◆ **TASK OBJECTIVE**:
Can you find every line in the entries below that contains the string "with", treating uppercase and lowercase as different, and copy each of those lines?
<<<<
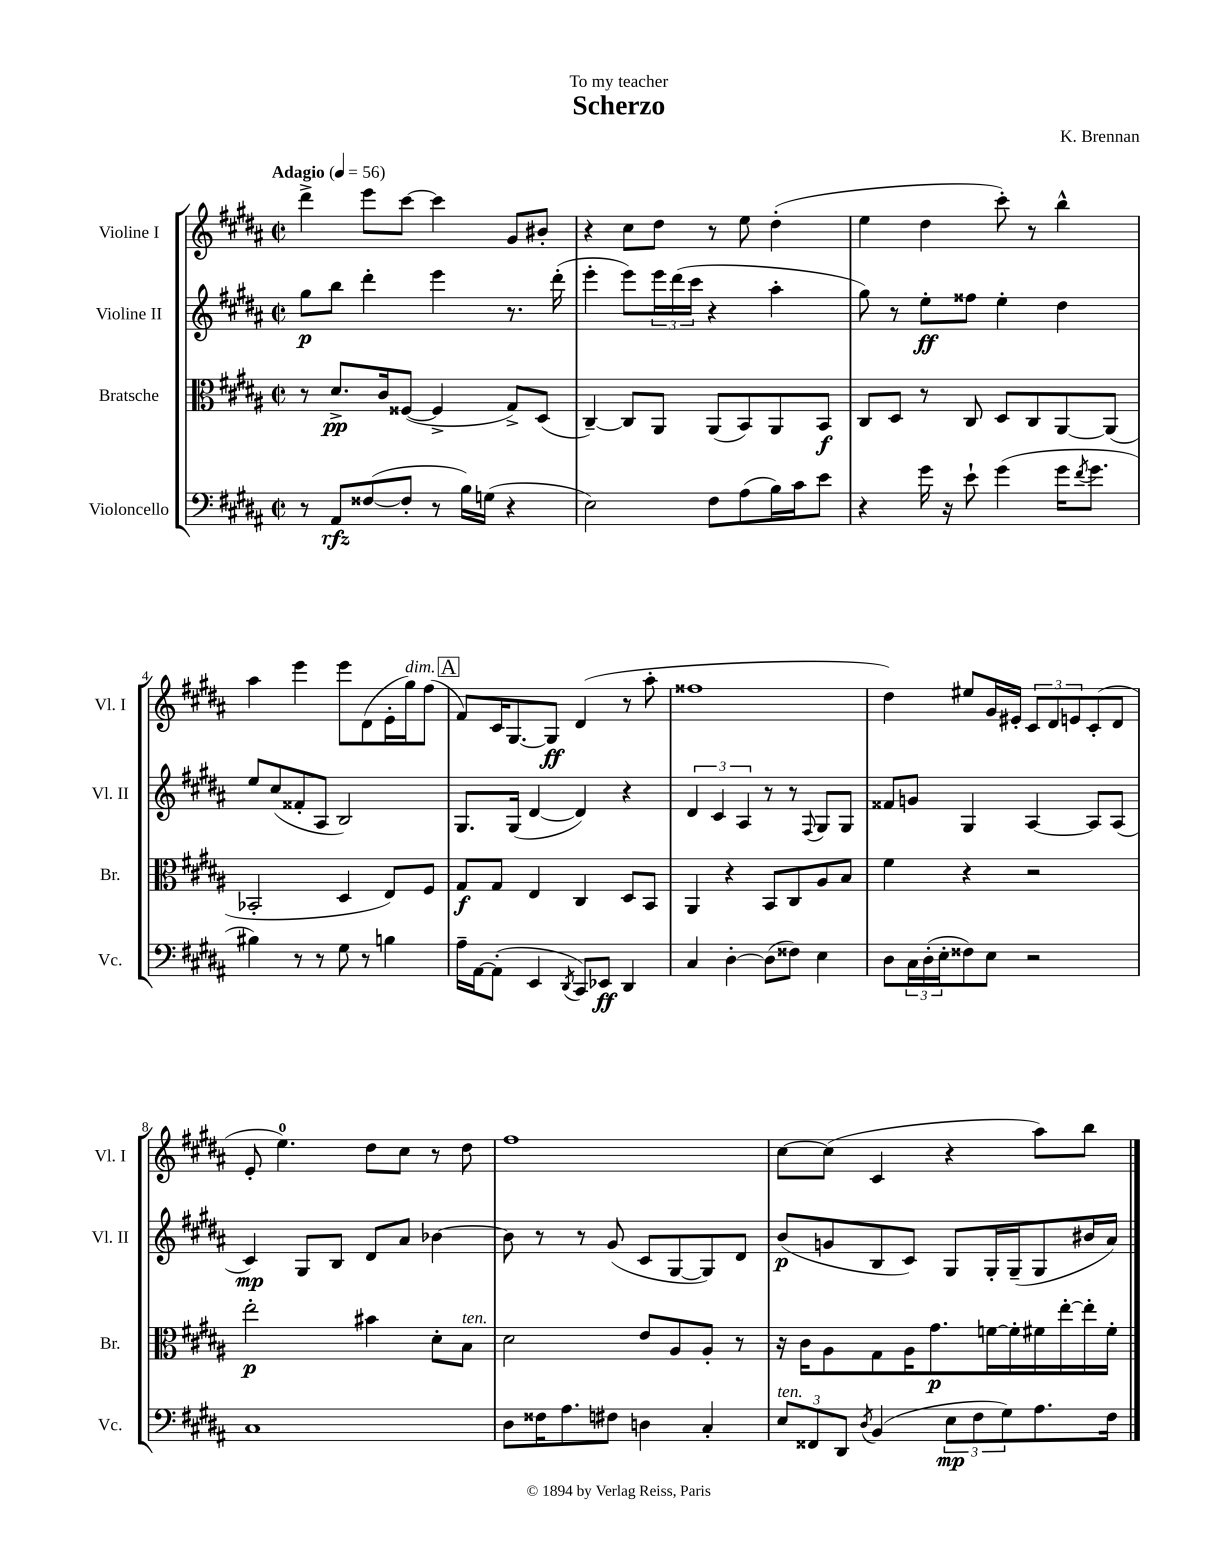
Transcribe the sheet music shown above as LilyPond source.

\header { title = "Scherzo" composer = "K. Brennan" dedication = "To my teacher" }
<<
\new StaffGroup <<
\new Staff = "s0" \with { instrumentName = "Violine I" shortInstrumentName = "Vl. I" } {
    \clef treble \key b \major \defaultTimeSignature \time 2/2 \tempo "Adagio" 4 = 56
    dis'''4-> e'''8 cis'''8~ cis'''4 gis'8 bis'8-. |
    r4 cis''8 dis''8 r8 e''8 dis''4-.( |
    e''4 dis''4 cis'''8-.) r8 b''4-^ |
    ais''4 e'''4 e'''8 dis'8( e'16-. gis''16^\markup { \italic "dim." }) fis''8( |
    \mark \markup { \box "A" } fis'8) cis'16 gis8.~ gis8\ff dis'4( r8 ais''8-. |
    fisis''1 |
    dis''4) eis''8 gis'16 eis'16-. \tuplet 3/2 { cis'8 dis'8 e'8 } cis'8-.( dis'8 |
    e'8-. e''4.-0) dis''8 cis''8 r8 dis''8 |
    fis''1 |
    cis''8~ cis''8( cis'4 r4 ais''8) b''8 \bar "|." |
}
\new Staff = "s1" \with { instrumentName = "Violine II" shortInstrumentName = "Vl. II" } {
    \clef treble \key b \major \defaultTimeSignature \time 2/2
    gis''8\p b''8 dis'''4-. e'''4 r8. dis'''16-.( |
    e'''4-. e'''8) \tuplet 3/2 { e'''16 dis'''16( cis'''16 } r4 ais''4-. |
    gis''8) r8 e''8-.\ff fisis''8 e''4-. dis''4 |
    e''8 cis''8( fisis'8-. ais8 b2) |
    \mark \markup { \box "A" } gis8. gis16( dis'4~ dis'4) r4 |
    \tuplet 3/2 { dis'4 cis'4 ais4 } r8 r8 \appoggiatura { fis8 } gis8 gis8 |
    fisis'8 g'8 gis4 ais4~ ais8 ais8( |
    cis'4\mp) gis8 b8 dis'8 ais'8 bes'4~ |
    bes'8 r8 r8 gis'8( cis'8 gis8~ gis8) dis'8 |
    b'8\p( g'8 b8 cis'8) gis8 gis16-. gis16--( gis8 bis'16 ais'16) \bar "|." |
}
\new Staff = "s2" \with { instrumentName = "Bratsche" shortInstrumentName = "Br." } {
    \clef alto \key b \major \defaultTimeSignature \time 2/2
    r8 dis'8.->\pp cis'16 fisis8~( fisis4-> gis8->) dis8( |
    cis4~--) cis8 ais,8 ais,8( b,8) ais,8 b,8\f |
    cis8 dis8 r8 cis8 dis8 cis8 ais,8~ ais,8( |
    bes,2-. dis4 e8) fis8 |
    \mark \markup { \box "A" } gis8\f gis8 e4 cis4 dis8 b,8 |
    ais,4 r4 b,8 cis8 ais8 b8 |
    fis'4 r4 r2 |
    e''2-.\p bis'4 dis'8-. b8^\markup { \italic "ten." } |
    dis'2 e'8 ais8 ais8-. r8 |
    r16 cis'16 ais8 gis8 ais16 gis'8.\p f'16~ f'16-. fis'16 e''16~-. e''16-. fis'16-. \bar "|." |
}
\new Staff = "s3" \with { instrumentName = "Violoncello" shortInstrumentName = "Vc." } {
    \clef bass \key b \major \defaultTimeSignature \time 2/2
    r8 ais,8\rfz fisis8~( fisis8-. r8 b16) g16( r4 |
    e2) fis8 ais8( b16) cis'16 e'8 |
    r4 gis'16 r16 e'8-! gis'4( gis'16 \acciaccatura { fis'8 } gis'8. |
    bis4) r8 r8 gis8 r8 b4 |
    \mark \markup { \box "A" } ais16-- ais,16~ ais,8-.( e,4 \acciaccatura { dis,8 } cis,8) ees,8\ff dis,4 |
    cis4 dis4~-. dis8( fisis8) e4 |
    dis8 \tuplet 3/2 { cis16 dis16-.( e16-. } fisis8) e8 r2 |
    cis1 |
    dis8 fisis16 ais8. fis8 d4 cis4-. |
    \tuplet 3/2 { e8^\markup { \italic "ten." } fisis,8 dis,8 } \acciaccatura { dis8 } b,4( \tuplet 3/2 { e8\mp fis8 gis8) } ais8. fis16 \bar "|." |
}
>>
>>
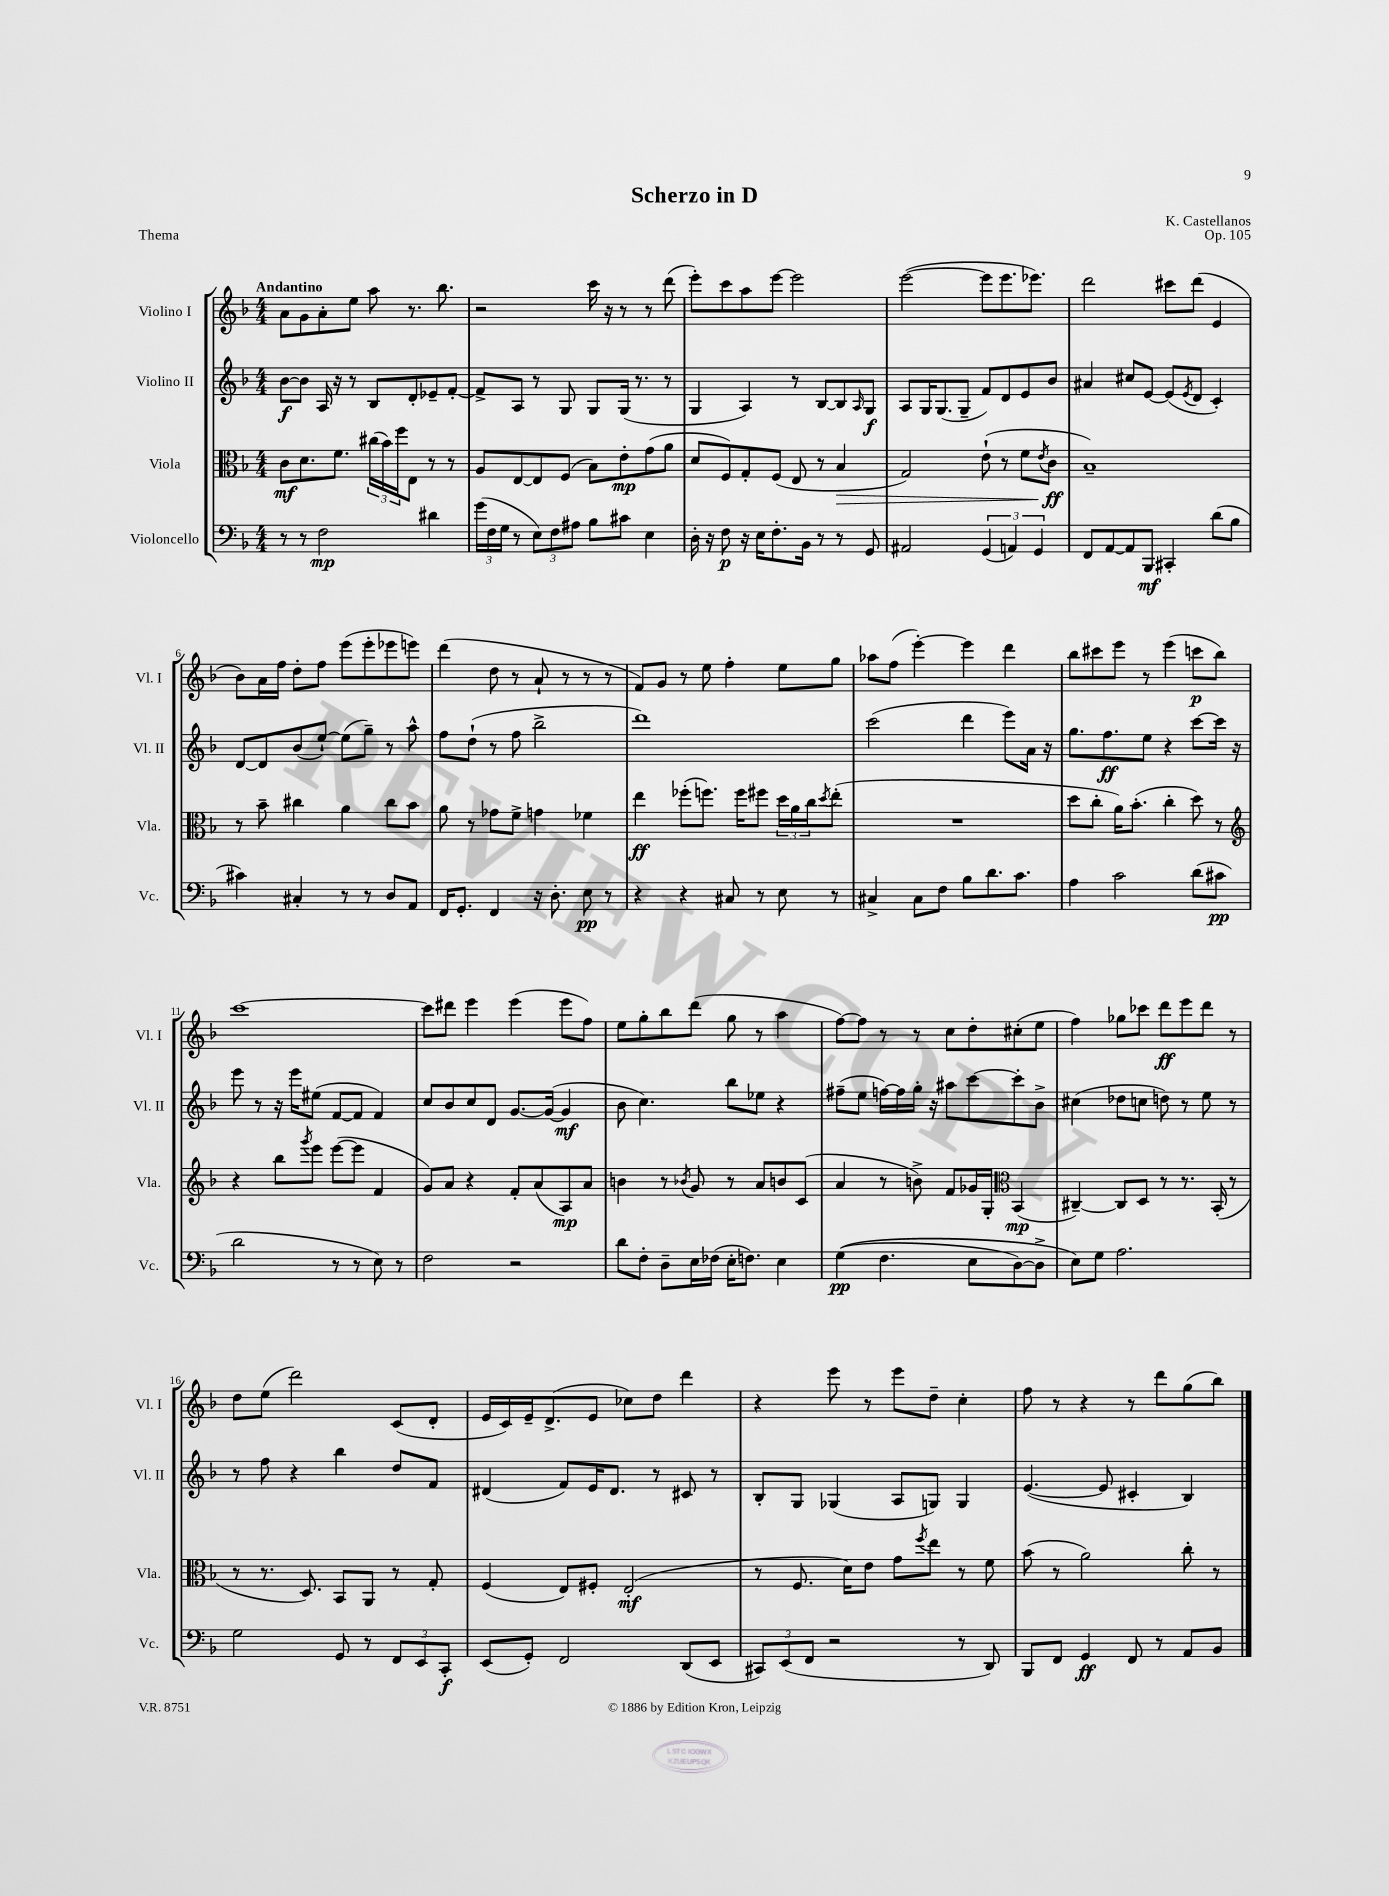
>>>>
◆ **THE ANSWER**:
\new Staff = "s0" \with { instrumentName = "Violine I" shortInstrumentName = "Vl. I" } {
\new Staff = "s1" \with { instrumentName = "Violine II" shortInstrumentName = "Vl. II" } {
\new Staff = "s2" \with { instrumentName = "Bratsche" shortInstrumentName = "Br." } {
\new Staff = "s3" \with { instrumentName = "Violoncello" shortInstrumentName = "Vc." } {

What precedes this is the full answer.